> [What you will do]: Output the whole listing exactly, except for the pictures in it.

* * *

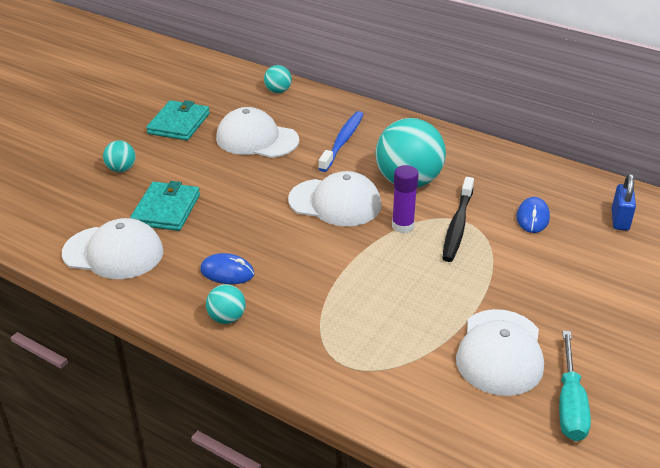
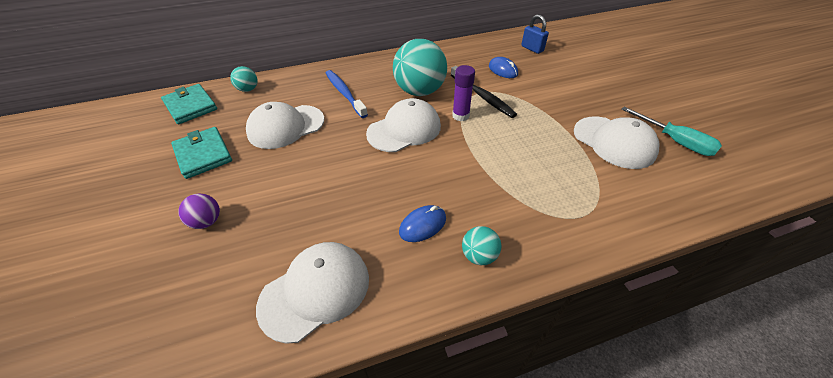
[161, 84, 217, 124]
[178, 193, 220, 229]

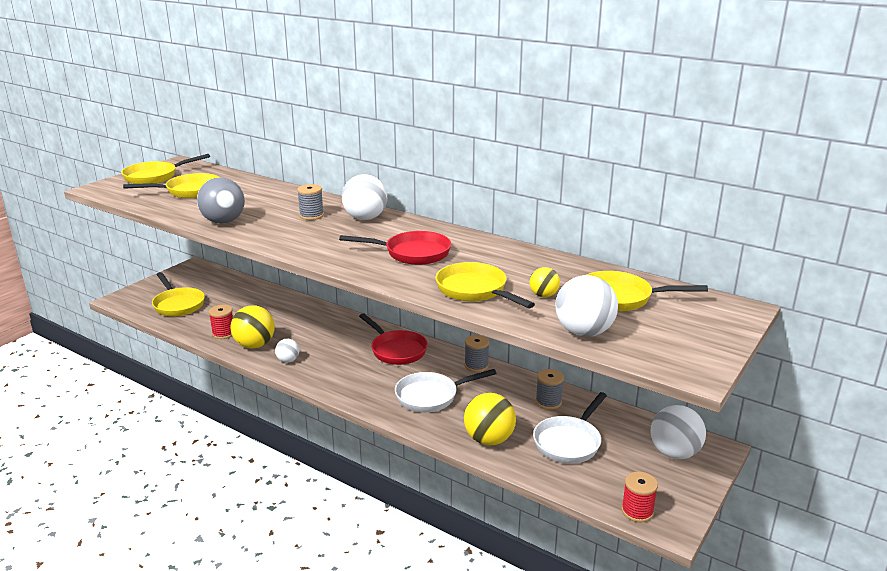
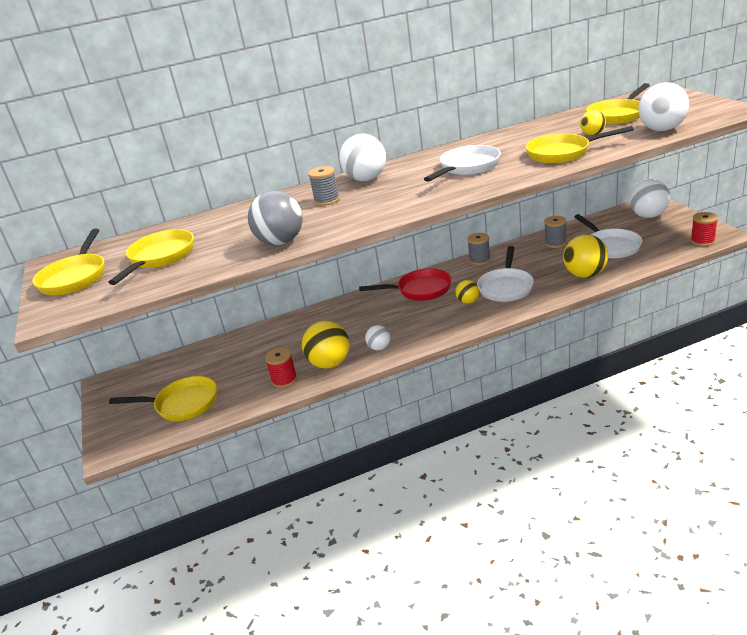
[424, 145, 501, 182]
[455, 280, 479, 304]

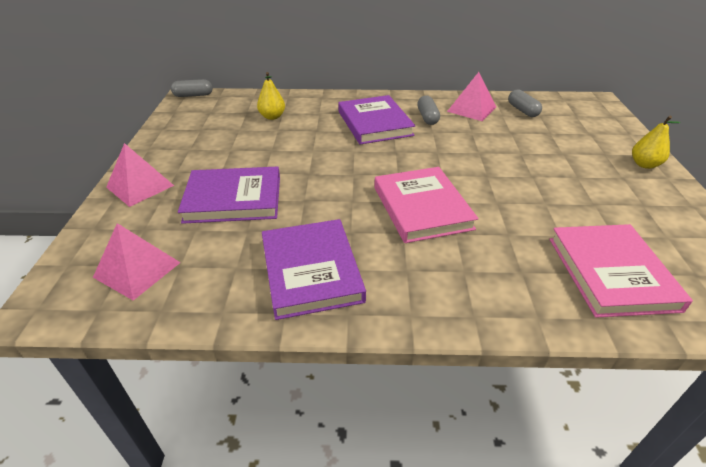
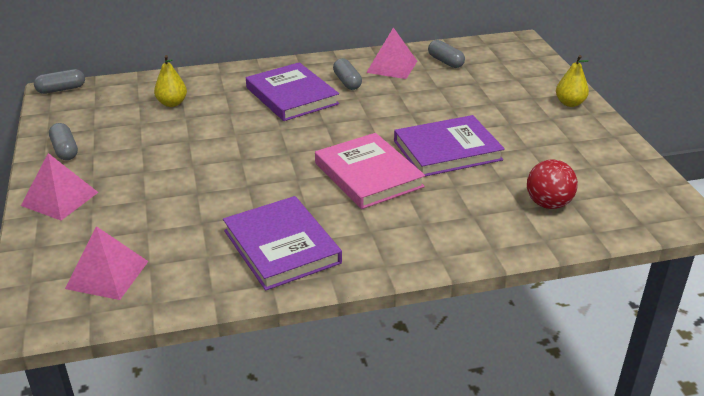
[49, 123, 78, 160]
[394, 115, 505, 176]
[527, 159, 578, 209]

* * *

> [Answer]:
[161, 84, 217, 124]
[178, 193, 220, 229]

[424, 145, 501, 182]
[455, 280, 479, 304]

[49, 123, 78, 160]
[394, 115, 505, 176]
[527, 159, 578, 209]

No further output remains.